Write out all of the data again, precisely as it appears.

++++++++

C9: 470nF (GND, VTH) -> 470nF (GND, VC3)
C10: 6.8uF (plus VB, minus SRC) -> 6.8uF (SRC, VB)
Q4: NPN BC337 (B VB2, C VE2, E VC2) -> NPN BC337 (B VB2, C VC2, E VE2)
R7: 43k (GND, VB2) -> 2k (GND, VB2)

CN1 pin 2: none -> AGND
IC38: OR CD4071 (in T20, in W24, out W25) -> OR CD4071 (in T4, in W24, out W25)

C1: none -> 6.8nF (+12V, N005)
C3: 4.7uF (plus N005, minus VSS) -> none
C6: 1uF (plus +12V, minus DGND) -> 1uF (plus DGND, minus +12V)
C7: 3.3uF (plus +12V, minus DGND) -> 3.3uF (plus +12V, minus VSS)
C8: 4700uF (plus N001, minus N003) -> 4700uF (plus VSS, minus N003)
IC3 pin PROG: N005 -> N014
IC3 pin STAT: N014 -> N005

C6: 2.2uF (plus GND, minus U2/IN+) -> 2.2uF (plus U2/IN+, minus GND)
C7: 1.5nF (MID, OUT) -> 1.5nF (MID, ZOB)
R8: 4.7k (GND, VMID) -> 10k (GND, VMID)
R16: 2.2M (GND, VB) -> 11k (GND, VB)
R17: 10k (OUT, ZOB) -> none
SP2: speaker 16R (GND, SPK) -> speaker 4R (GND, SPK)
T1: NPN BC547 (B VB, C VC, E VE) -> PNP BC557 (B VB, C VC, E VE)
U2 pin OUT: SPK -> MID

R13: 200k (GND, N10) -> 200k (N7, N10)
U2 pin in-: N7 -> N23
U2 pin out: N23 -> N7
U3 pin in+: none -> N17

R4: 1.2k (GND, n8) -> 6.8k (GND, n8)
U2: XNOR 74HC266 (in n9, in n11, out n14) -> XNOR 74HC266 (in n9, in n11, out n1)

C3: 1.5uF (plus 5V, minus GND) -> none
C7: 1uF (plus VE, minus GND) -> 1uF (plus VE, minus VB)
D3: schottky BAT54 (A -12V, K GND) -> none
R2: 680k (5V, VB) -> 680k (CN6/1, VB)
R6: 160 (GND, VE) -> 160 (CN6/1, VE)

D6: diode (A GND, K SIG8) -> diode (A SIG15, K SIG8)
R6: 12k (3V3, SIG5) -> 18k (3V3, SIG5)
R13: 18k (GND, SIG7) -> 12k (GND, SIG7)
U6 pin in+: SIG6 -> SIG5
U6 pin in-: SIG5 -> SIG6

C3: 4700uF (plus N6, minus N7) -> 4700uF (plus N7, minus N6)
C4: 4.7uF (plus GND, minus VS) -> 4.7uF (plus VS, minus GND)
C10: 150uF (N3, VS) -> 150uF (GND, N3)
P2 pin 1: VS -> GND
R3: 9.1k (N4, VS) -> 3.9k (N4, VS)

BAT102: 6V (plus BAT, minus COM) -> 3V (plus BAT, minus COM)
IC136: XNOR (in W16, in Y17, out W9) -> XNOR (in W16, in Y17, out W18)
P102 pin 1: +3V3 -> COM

++++++++

→ Reply:
C9: 470nF (GND, VTH) -> 470nF (GND, VC3)
C10: 6.8uF (plus VB, minus SRC) -> 6.8uF (SRC, VB)
Q4: NPN BC337 (B VB2, C VE2, E VC2) -> NPN BC337 (B VB2, C VC2, E VE2)
R7: 43k (GND, VB2) -> 2k (GND, VB2)

CN1 pin 2: none -> AGND
IC38: OR CD4071 (in T20, in W24, out W25) -> OR CD4071 (in T4, in W24, out W25)

C1: none -> 6.8nF (+12V, N005)
C3: 4.7uF (plus N005, minus VSS) -> none
C6: 1uF (plus +12V, minus DGND) -> 1uF (plus DGND, minus +12V)
C7: 3.3uF (plus +12V, minus DGND) -> 3.3uF (plus +12V, minus VSS)
C8: 4700uF (plus N001, minus N003) -> 4700uF (plus VSS, minus N003)
IC3 pin PROG: N005 -> N014
IC3 pin STAT: N014 -> N005

C6: 2.2uF (plus GND, minus U2/IN+) -> 2.2uF (plus U2/IN+, minus GND)
C7: 1.5nF (MID, OUT) -> 1.5nF (MID, ZOB)
R8: 4.7k (GND, VMID) -> 10k (GND, VMID)
R16: 2.2M (GND, VB) -> 11k (GND, VB)
R17: 10k (OUT, ZOB) -> none
SP2: speaker 16R (GND, SPK) -> speaker 4R (GND, SPK)
T1: NPN BC547 (B VB, C VC, E VE) -> PNP BC557 (B VB, C VC, E VE)
U2 pin OUT: SPK -> MID

R13: 200k (GND, N10) -> 200k (N7, N10)
U2 pin in-: N7 -> N23
U2 pin out: N23 -> N7
U3 pin in+: none -> N17

R4: 1.2k (GND, n8) -> 6.8k (GND, n8)
U2: XNOR 74HC266 (in n9, in n11, out n14) -> XNOR 74HC266 (in n9, in n11, out n1)

C3: 1.5uF (plus 5V, minus GND) -> none
C7: 1uF (plus VE, minus GND) -> 1uF (plus VE, minus VB)
D3: schottky BAT54 (A -12V, K GND) -> none
R2: 680k (5V, VB) -> 680k (CN6/1, VB)
R6: 160 (GND, VE) -> 160 (CN6/1, VE)

D6: diode (A GND, K SIG8) -> diode (A SIG15, K SIG8)
R6: 12k (3V3, SIG5) -> 18k (3V3, SIG5)
R13: 18k (GND, SIG7) -> 12k (GND, SIG7)
U6 pin in+: SIG6 -> SIG5
U6 pin in-: SIG5 -> SIG6

C3: 4700uF (plus N6, minus N7) -> 4700uF (plus N7, minus N6)
C4: 4.7uF (plus GND, minus VS) -> 4.7uF (plus VS, minus GND)
C10: 150uF (N3, VS) -> 150uF (GND, N3)
P2 pin 1: VS -> GND
R3: 9.1k (N4, VS) -> 3.9k (N4, VS)

BAT102: 6V (plus BAT, minus COM) -> 3V (plus BAT, minus COM)
IC136: XNOR (in W16, in Y17, out W9) -> XNOR (in W16, in Y17, out W18)
P102 pin 1: +3V3 -> COM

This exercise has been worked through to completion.